▶ [Directions for this task]
Write out each record below exactly, but not the pictures.
────────────────
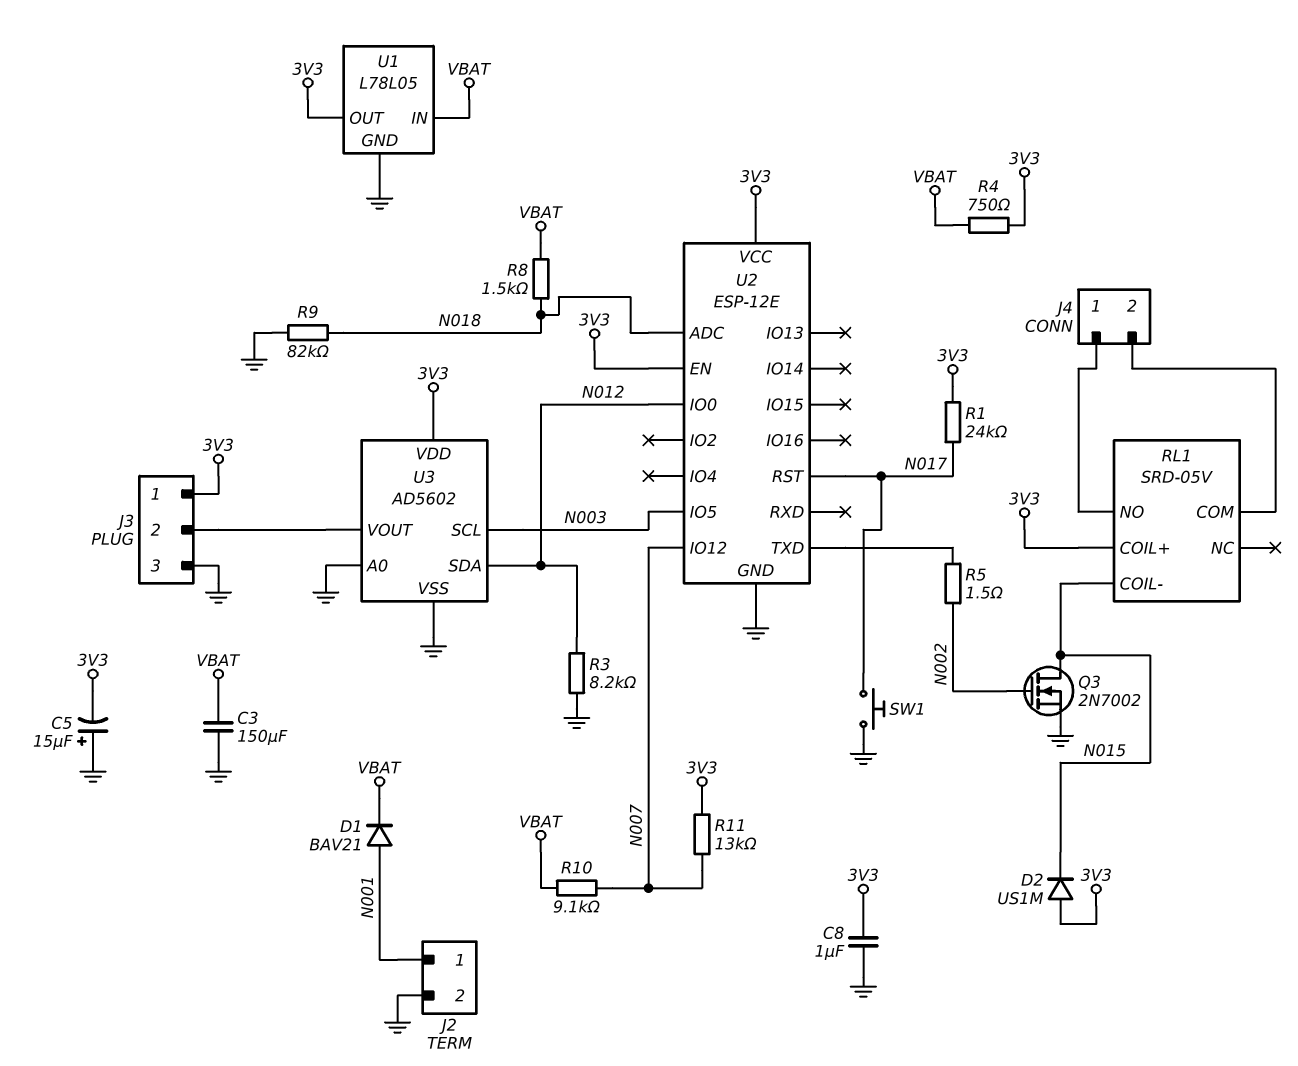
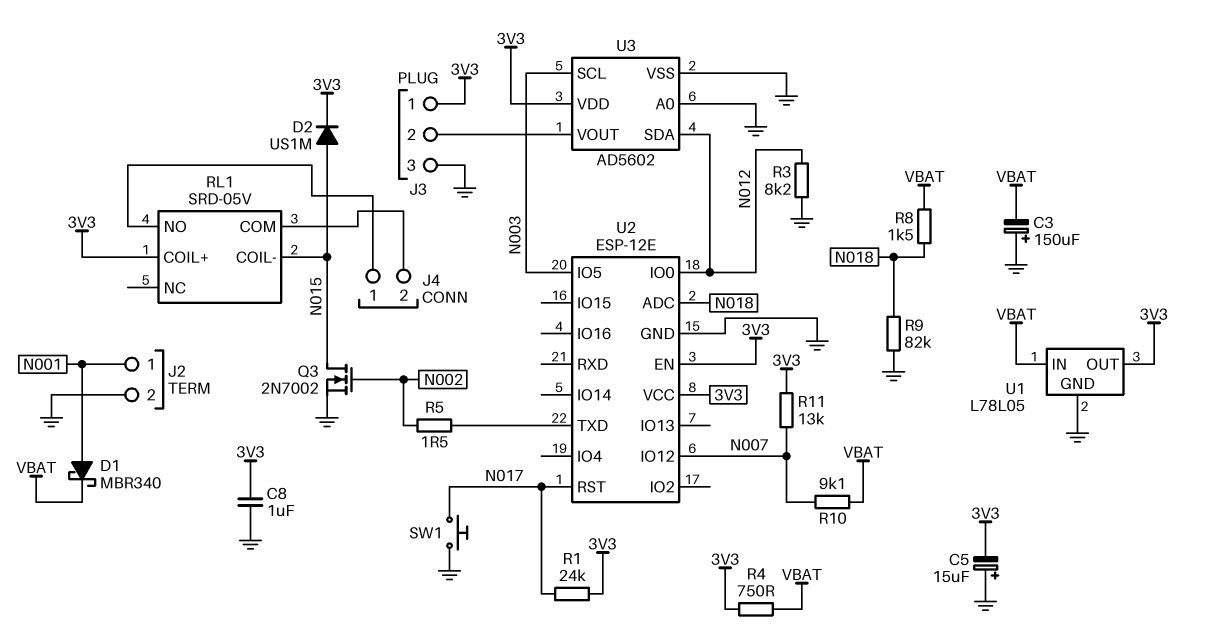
C3: 150uF (GND, VBAT) -> 150uF (plus GND, minus VBAT)
D1: diode BAV21 (A N001, K VBAT) -> schottky MBR340 (A N001, K VBAT)
D2: diode US1M (A 3V3, K N015) -> diode US1M (A N015, K 3V3)

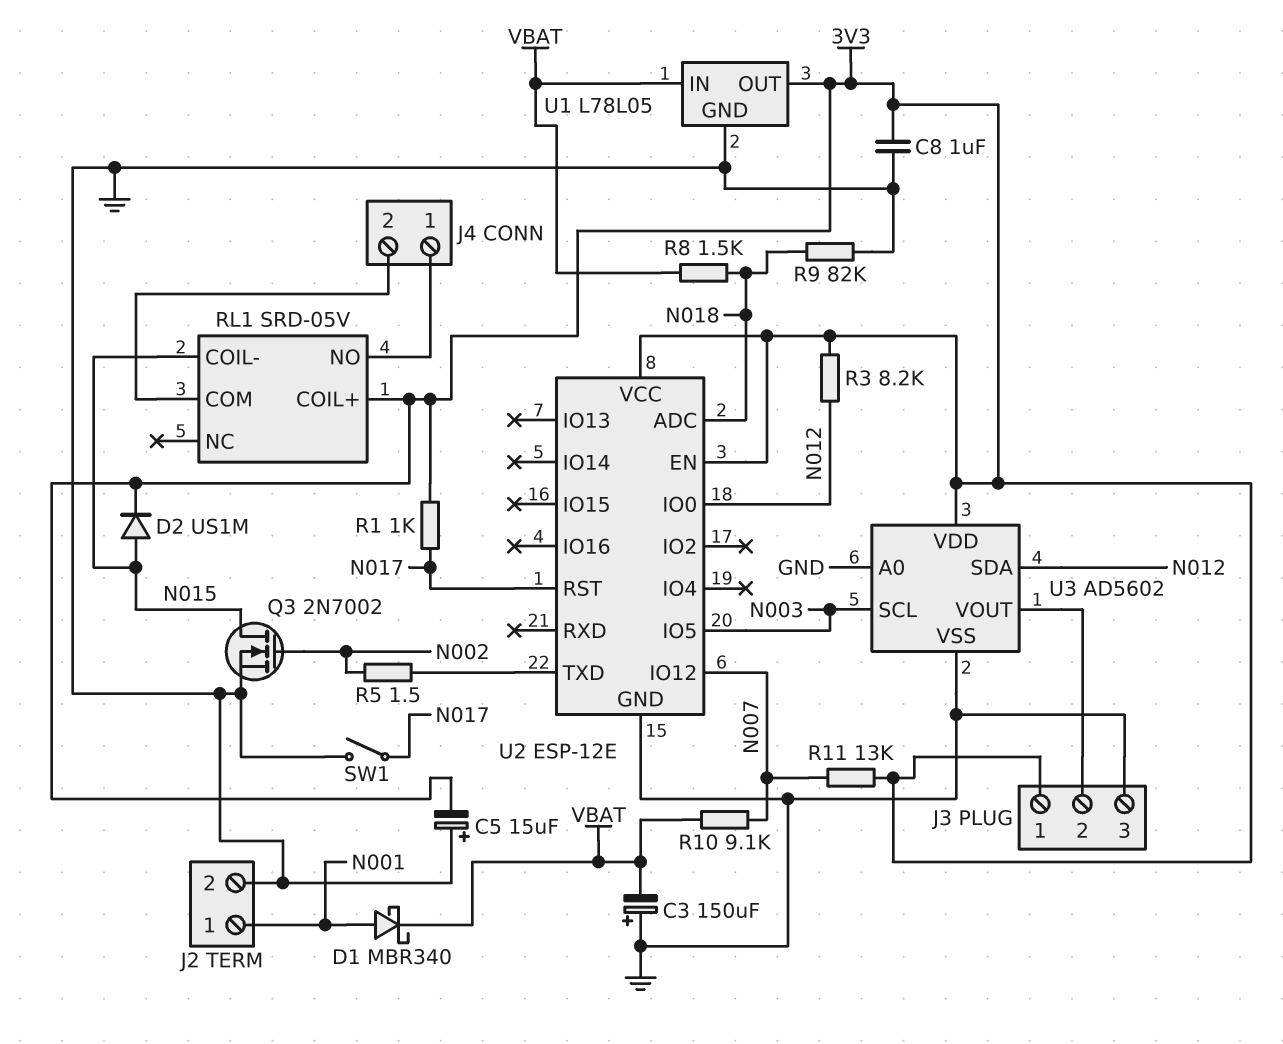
R1: 24k (3V3, N017) -> 1k (3V3, N017)
R3: 8.2k (GND, N012) -> 8.2k (3V3, N012)
R4: 750 (3V3, VBAT) -> none
SW1: button (GND, N017) -> switch (GND, N017)

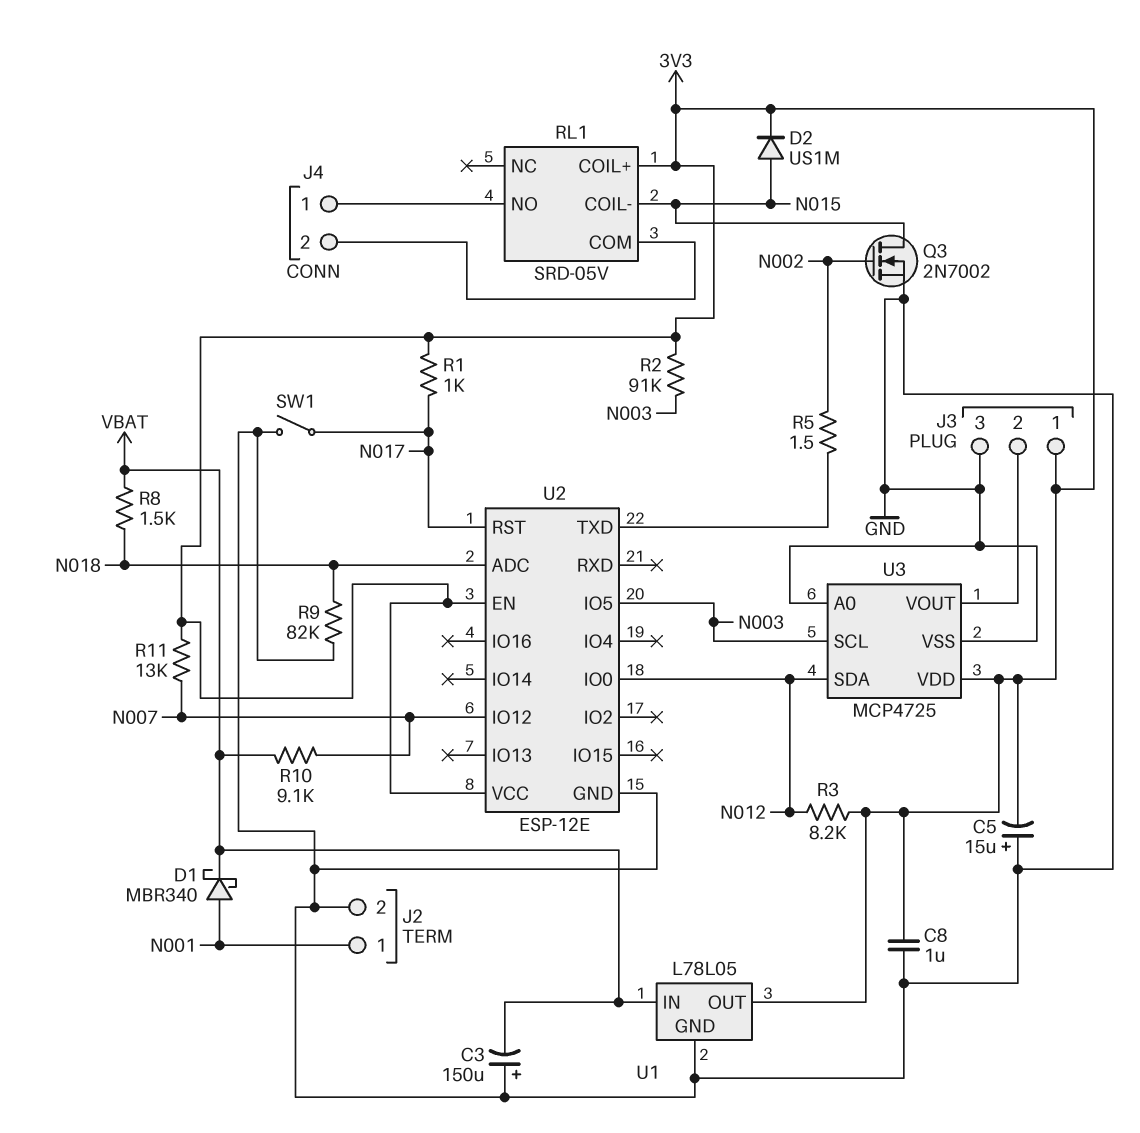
R2: none -> 91k (3V3, N003)
U3: AD5602 -> MCP4725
────────────────
▶ [Result]
C3: 150uF (GND, VBAT) -> 150uF (plus GND, minus VBAT)
D1: diode BAV21 (A N001, K VBAT) -> schottky MBR340 (A N001, K VBAT)
D2: diode US1M (A 3V3, K N015) -> diode US1M (A N015, K 3V3)

R1: 24k (3V3, N017) -> 1k (3V3, N017)
R3: 8.2k (GND, N012) -> 8.2k (3V3, N012)
R4: 750 (3V3, VBAT) -> none
SW1: button (GND, N017) -> switch (GND, N017)

R2: none -> 91k (3V3, N003)
U3: AD5602 -> MCP4725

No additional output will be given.